*** ENTRIES SUPPLIED

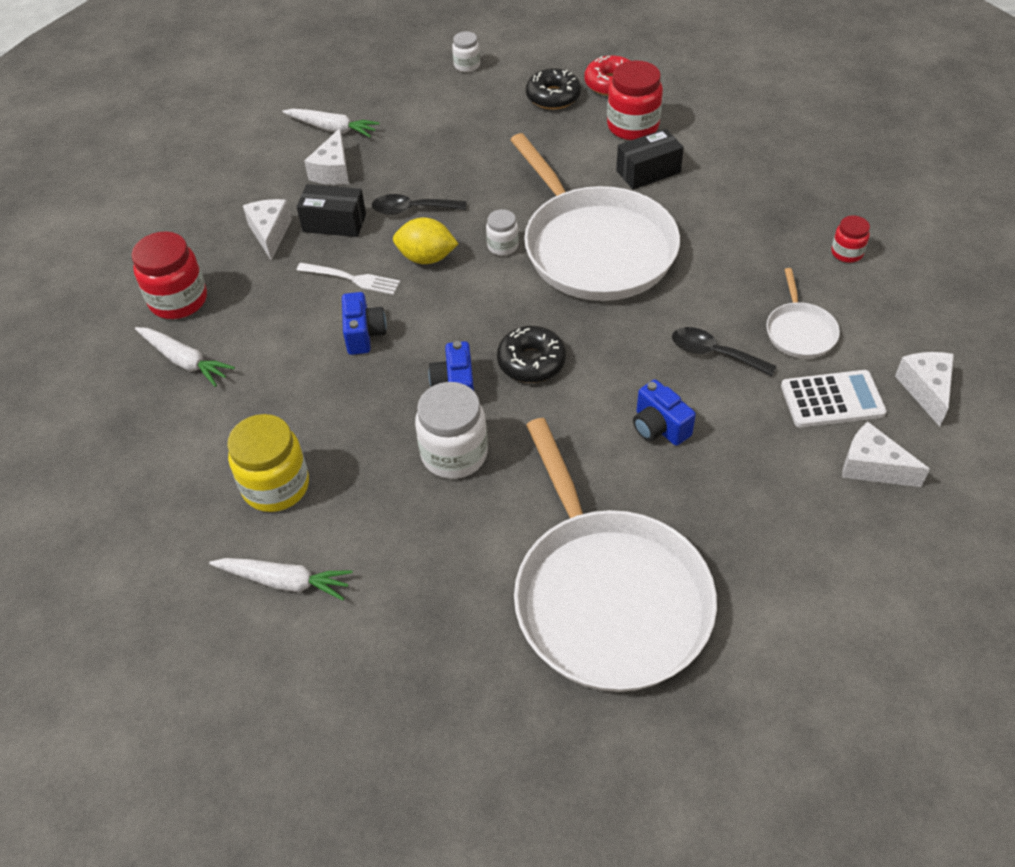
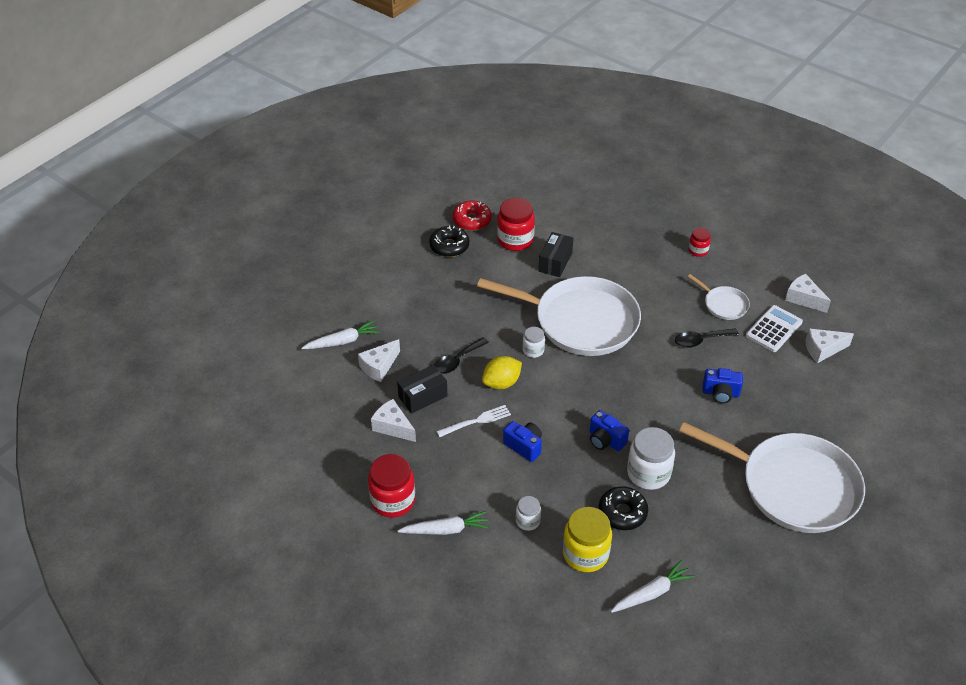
camera: 45 degrees left, 5 degrees down
(333, 171) = (379, 367): white cheese -> white cheese turned 75 degrees clockwise
(467, 65) = (373, 254): white jar -> white jar (528, 521)
(531, 362) = (625, 402): black donut -> black donut (622, 513)

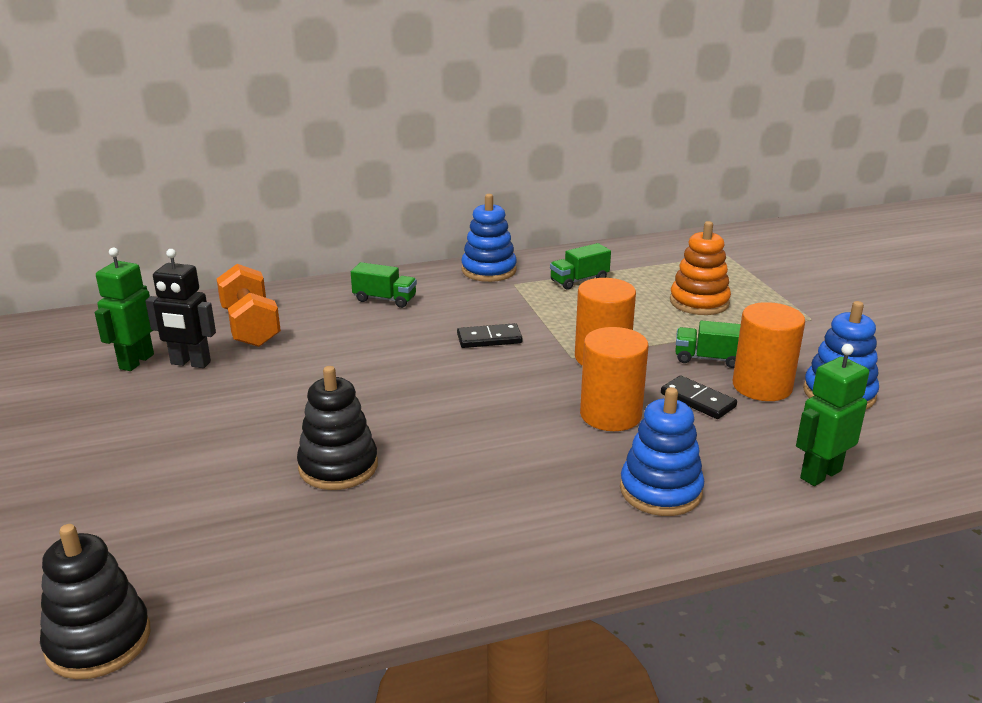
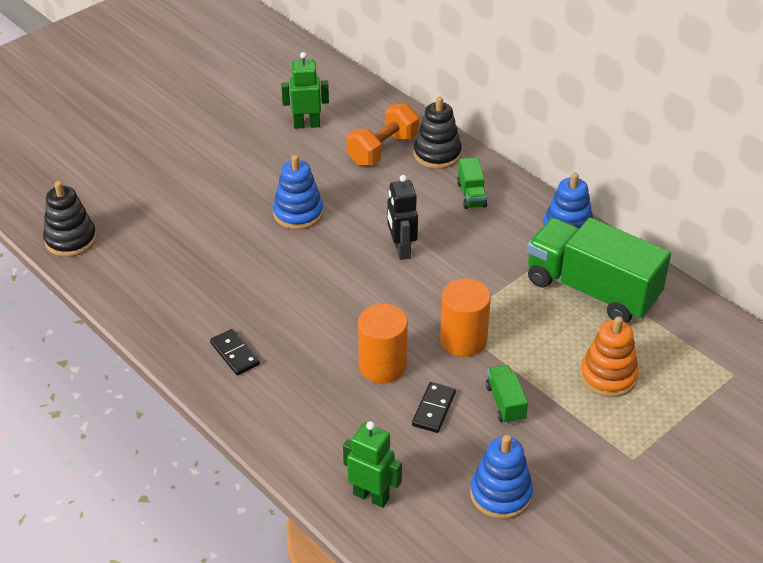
camera: 65 degrees right, 15 degrees up
(190, 363) = (319, 147): black robot -> black robot (401, 250)
(338, 466) = (247, 259): black stacking toy -> black stacking toy (437, 154)
(489, 339) = (449, 270): black domino -> black domino (235, 354)
(579, 280) = (592, 290): green truck -> green truck, size x2.34
(660, 491) = (303, 414): blue stacking toy -> blue stacking toy (298, 213)
(762, 386) = (480, 443): orange cylinder -> none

******

TASK DIRECTIONS >> Exactly as written, please copy out the whole set of records, skipping images.

COMPLETED EXERCISE >>
camera: 45 degrees left, 5 degrees down
(333, 171) = (379, 367): white cheese -> white cheese turned 75 degrees clockwise
(467, 65) = (373, 254): white jar -> white jar (528, 521)
(531, 362) = (625, 402): black donut -> black donut (622, 513)

camera: 65 degrees right, 15 degrees up
(190, 363) = (319, 147): black robot -> black robot (401, 250)
(338, 466) = (247, 259): black stacking toy -> black stacking toy (437, 154)
(489, 339) = (449, 270): black domino -> black domino (235, 354)
(579, 280) = (592, 290): green truck -> green truck, size x2.34
(660, 491) = (303, 414): blue stacking toy -> blue stacking toy (298, 213)
(762, 386) = (480, 443): orange cylinder -> none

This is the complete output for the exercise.